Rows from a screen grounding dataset
--- start ---

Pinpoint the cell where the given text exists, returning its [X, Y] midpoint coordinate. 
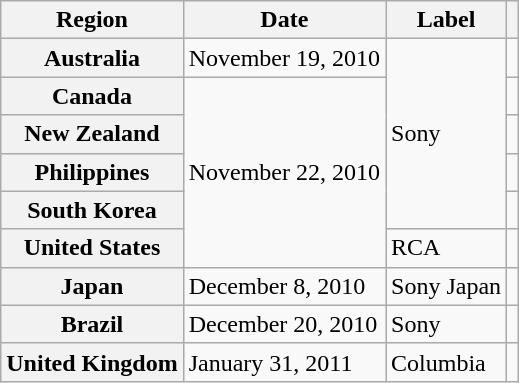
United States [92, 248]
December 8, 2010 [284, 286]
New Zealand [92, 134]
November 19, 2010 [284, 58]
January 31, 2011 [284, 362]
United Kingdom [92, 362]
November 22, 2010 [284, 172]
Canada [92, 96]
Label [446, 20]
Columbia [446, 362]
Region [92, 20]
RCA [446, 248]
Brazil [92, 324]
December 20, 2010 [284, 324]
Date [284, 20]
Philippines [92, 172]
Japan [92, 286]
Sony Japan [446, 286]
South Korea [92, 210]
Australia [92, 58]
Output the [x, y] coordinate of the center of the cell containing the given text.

--- end ---
--- start ---

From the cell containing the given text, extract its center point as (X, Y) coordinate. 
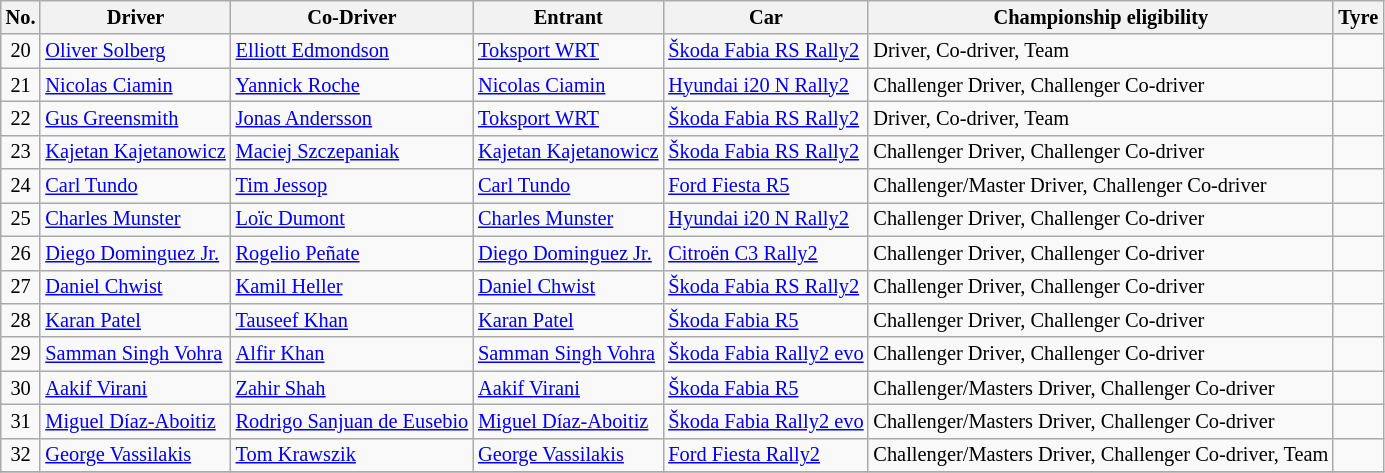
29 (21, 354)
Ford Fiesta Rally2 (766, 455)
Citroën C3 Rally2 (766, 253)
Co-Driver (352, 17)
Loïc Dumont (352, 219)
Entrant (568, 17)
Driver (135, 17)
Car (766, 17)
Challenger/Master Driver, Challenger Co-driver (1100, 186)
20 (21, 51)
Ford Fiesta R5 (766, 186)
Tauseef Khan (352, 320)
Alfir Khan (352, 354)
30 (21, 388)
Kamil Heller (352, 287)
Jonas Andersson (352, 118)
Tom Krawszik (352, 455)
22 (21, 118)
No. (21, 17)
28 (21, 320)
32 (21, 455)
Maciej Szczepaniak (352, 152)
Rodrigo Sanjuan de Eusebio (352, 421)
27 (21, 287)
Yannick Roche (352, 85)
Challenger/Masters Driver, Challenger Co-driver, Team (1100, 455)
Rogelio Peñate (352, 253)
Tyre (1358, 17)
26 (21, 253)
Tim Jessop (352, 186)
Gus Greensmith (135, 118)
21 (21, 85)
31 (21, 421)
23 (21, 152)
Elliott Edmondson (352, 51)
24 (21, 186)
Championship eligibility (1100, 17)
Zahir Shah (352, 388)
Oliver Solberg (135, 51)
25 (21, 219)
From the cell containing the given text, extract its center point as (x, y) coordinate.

--- end ---

Rewrite the part of the material that starts with the line containing "United States [92, 248]" and ends with the line containing "Output the [x, y]", replacing "Region" with "Territory" and leaving everything else unchanged. Give only those lines.

* _SOLUTION TO THE EXERCISE_:
United States [92, 248]
December 8, 2010 [284, 286]
New Zealand [92, 134]
November 19, 2010 [284, 58]
January 31, 2011 [284, 362]
United Kingdom [92, 362]
November 22, 2010 [284, 172]
Canada [92, 96]
Label [446, 20]
Columbia [446, 362]
Territory [92, 20]
RCA [446, 248]
Brazil [92, 324]
December 20, 2010 [284, 324]
Date [284, 20]
Philippines [92, 172]
Japan [92, 286]
Sony Japan [446, 286]
South Korea [92, 210]
Australia [92, 58]
Output the [x, y] coordinate of the center of the cell containing the given text.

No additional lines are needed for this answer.